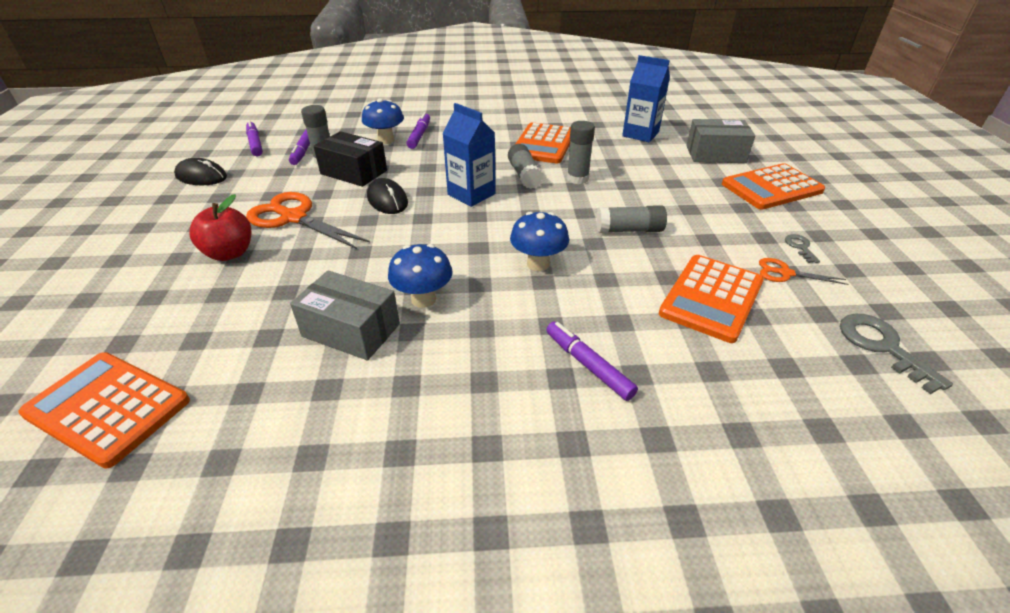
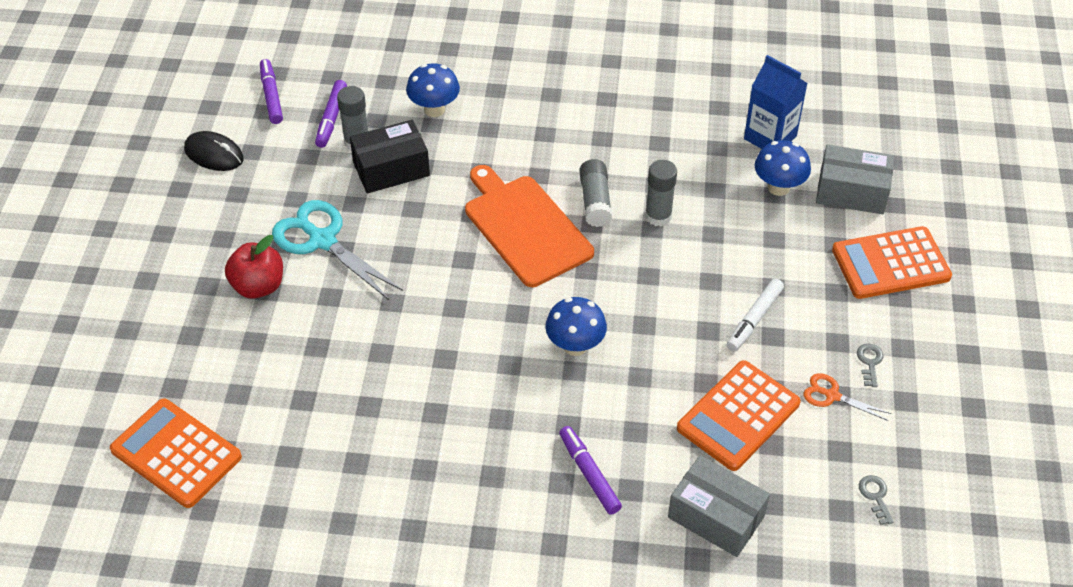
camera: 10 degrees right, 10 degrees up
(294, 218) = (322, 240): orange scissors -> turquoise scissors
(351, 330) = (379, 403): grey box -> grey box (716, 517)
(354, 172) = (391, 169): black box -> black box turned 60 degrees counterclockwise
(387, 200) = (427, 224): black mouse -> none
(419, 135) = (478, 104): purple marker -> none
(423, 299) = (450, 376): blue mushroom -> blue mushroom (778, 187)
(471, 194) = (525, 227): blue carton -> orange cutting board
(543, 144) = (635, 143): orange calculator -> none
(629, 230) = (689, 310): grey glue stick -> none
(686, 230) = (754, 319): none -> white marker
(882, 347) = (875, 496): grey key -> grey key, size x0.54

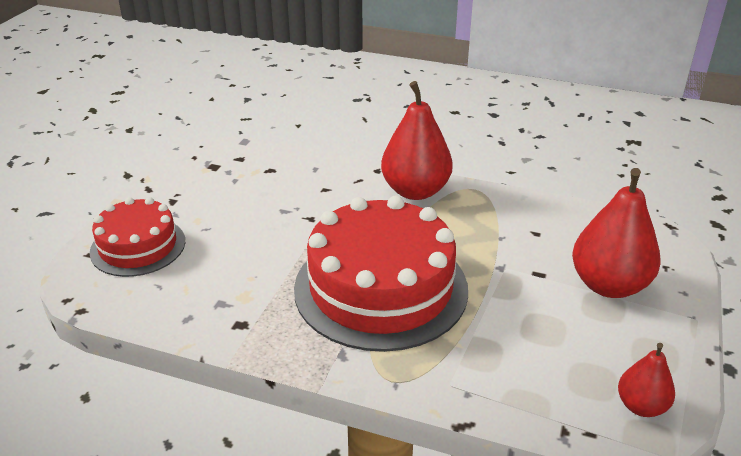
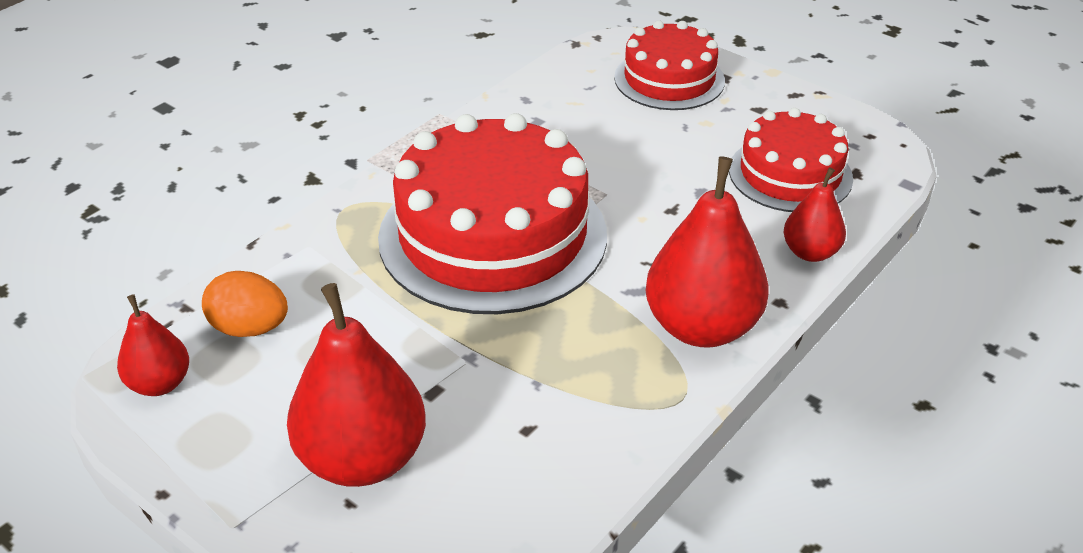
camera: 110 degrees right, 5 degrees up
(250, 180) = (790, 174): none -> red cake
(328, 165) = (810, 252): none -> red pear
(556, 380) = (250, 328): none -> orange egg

---

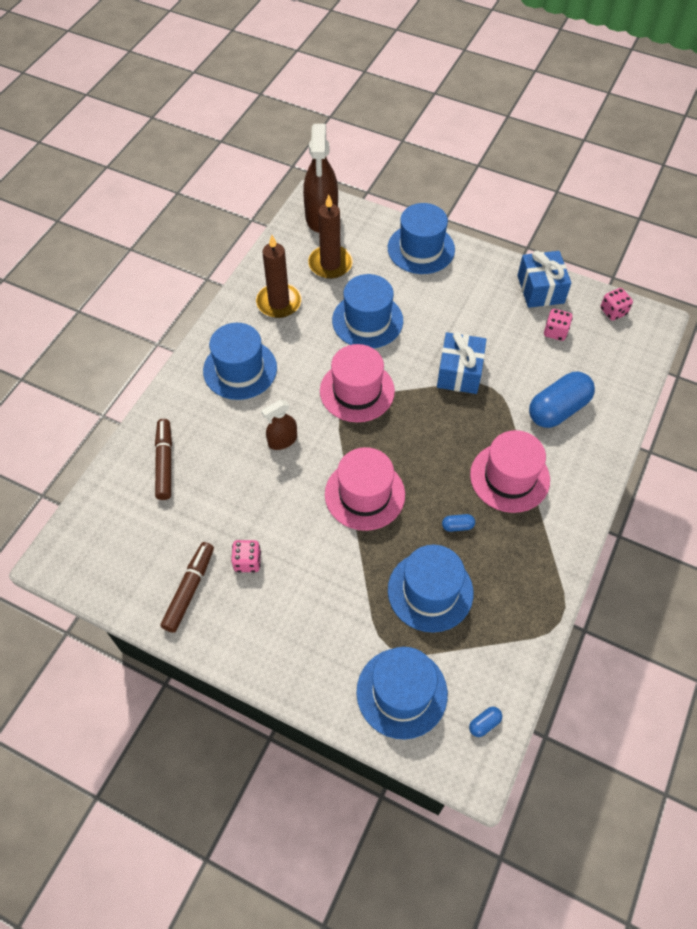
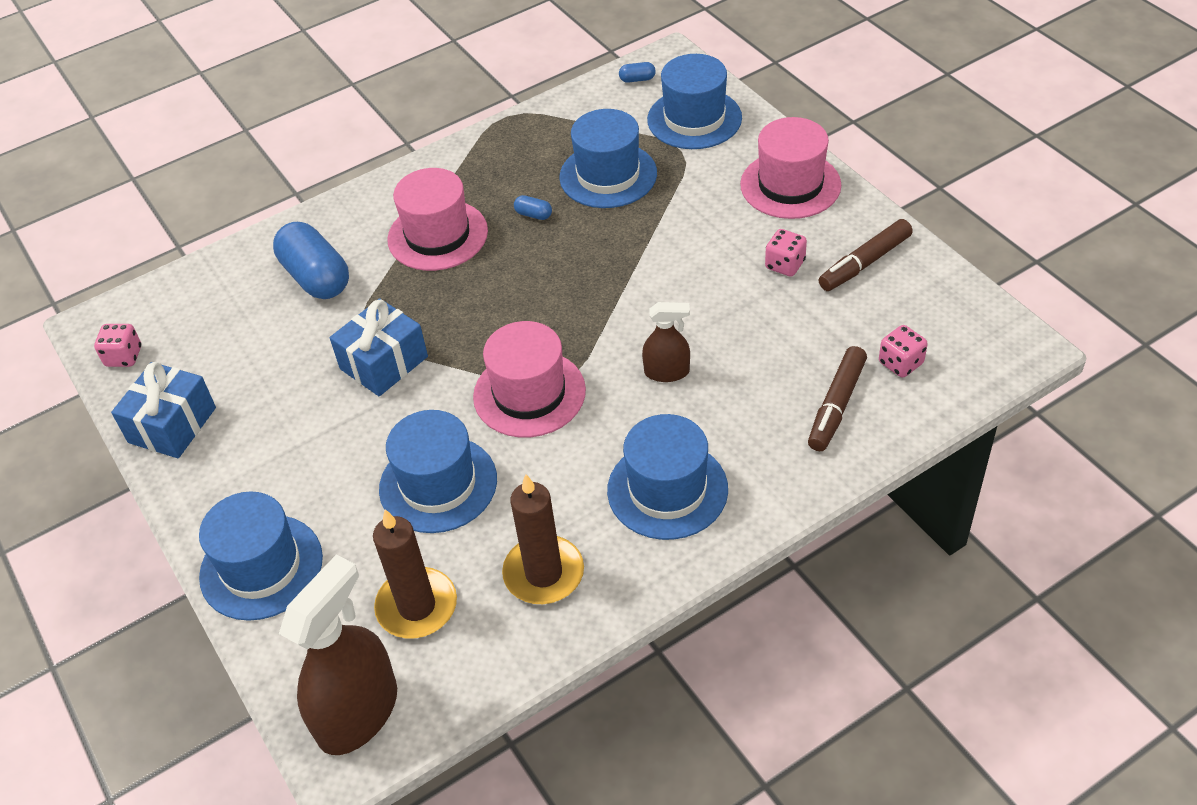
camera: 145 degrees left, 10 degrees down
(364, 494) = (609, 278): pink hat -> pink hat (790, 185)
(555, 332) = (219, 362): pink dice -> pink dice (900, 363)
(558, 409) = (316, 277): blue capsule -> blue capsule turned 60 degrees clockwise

---

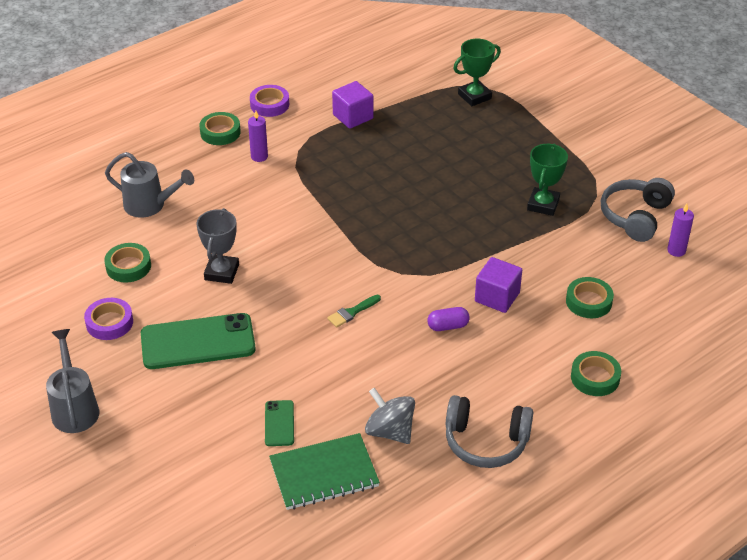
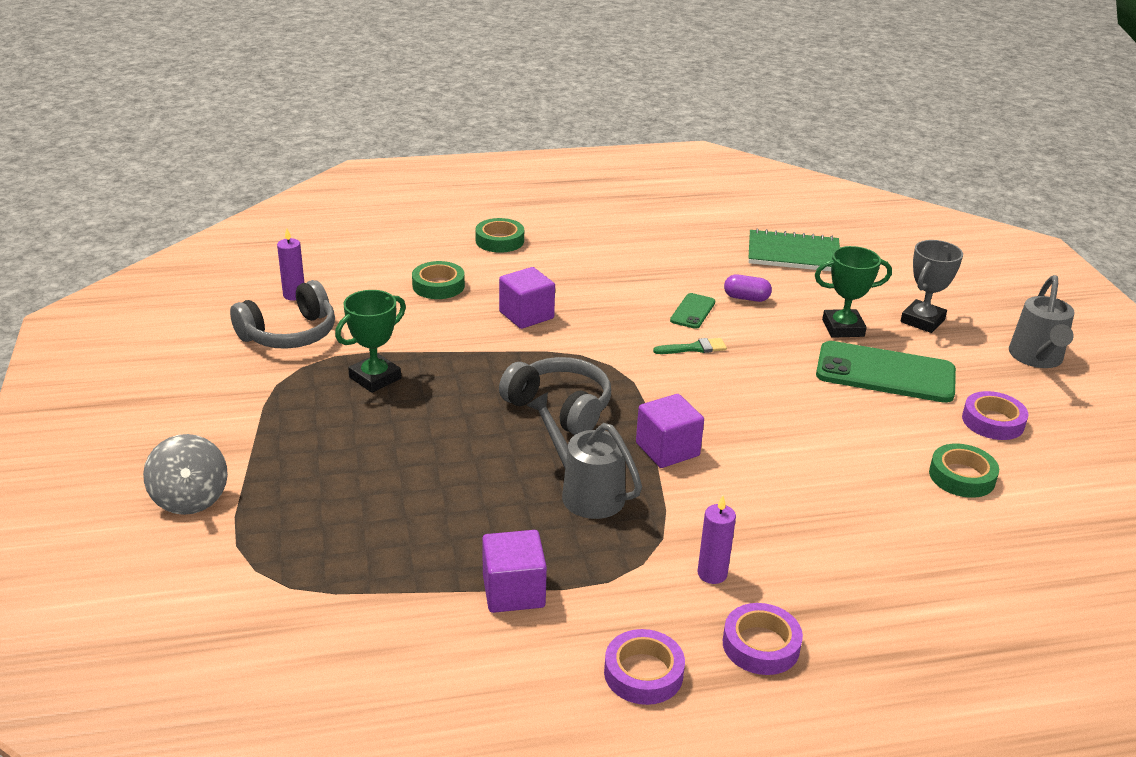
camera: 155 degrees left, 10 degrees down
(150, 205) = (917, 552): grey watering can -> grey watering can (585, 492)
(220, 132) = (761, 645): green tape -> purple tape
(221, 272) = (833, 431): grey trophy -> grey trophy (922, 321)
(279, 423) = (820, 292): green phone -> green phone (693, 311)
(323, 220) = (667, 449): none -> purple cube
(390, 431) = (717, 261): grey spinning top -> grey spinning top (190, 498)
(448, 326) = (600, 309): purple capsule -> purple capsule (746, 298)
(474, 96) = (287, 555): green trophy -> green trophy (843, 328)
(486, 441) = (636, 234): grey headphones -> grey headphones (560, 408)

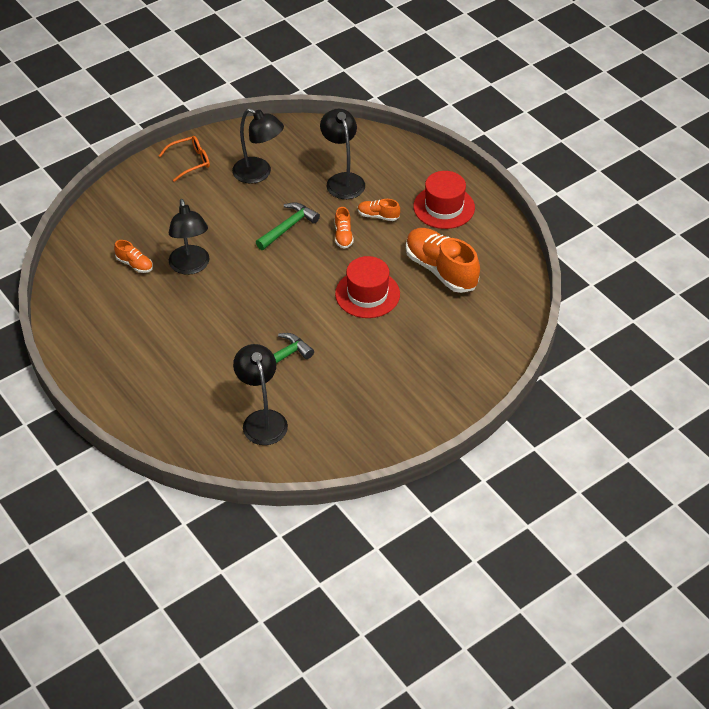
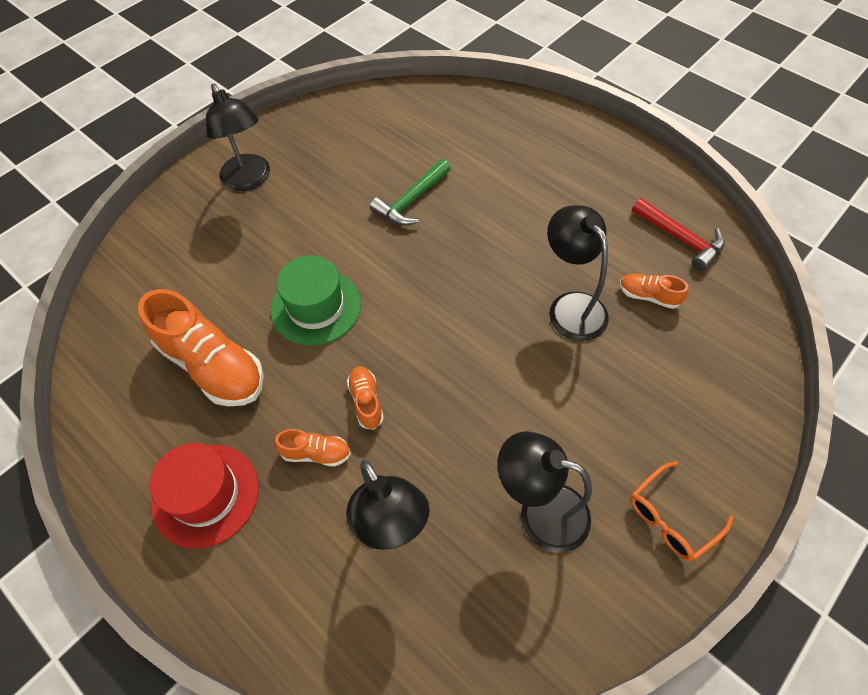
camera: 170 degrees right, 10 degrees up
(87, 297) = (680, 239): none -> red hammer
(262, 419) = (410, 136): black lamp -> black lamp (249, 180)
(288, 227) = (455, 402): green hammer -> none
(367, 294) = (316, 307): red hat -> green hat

To do>
Look through the entries, and return every line that the word "turned" appears in.

Answer to this problem>
(354, 172) = (391, 169): black box -> black box turned 60 degrees counterclockwise
(558, 409) = (316, 277): blue capsule -> blue capsule turned 60 degrees clockwise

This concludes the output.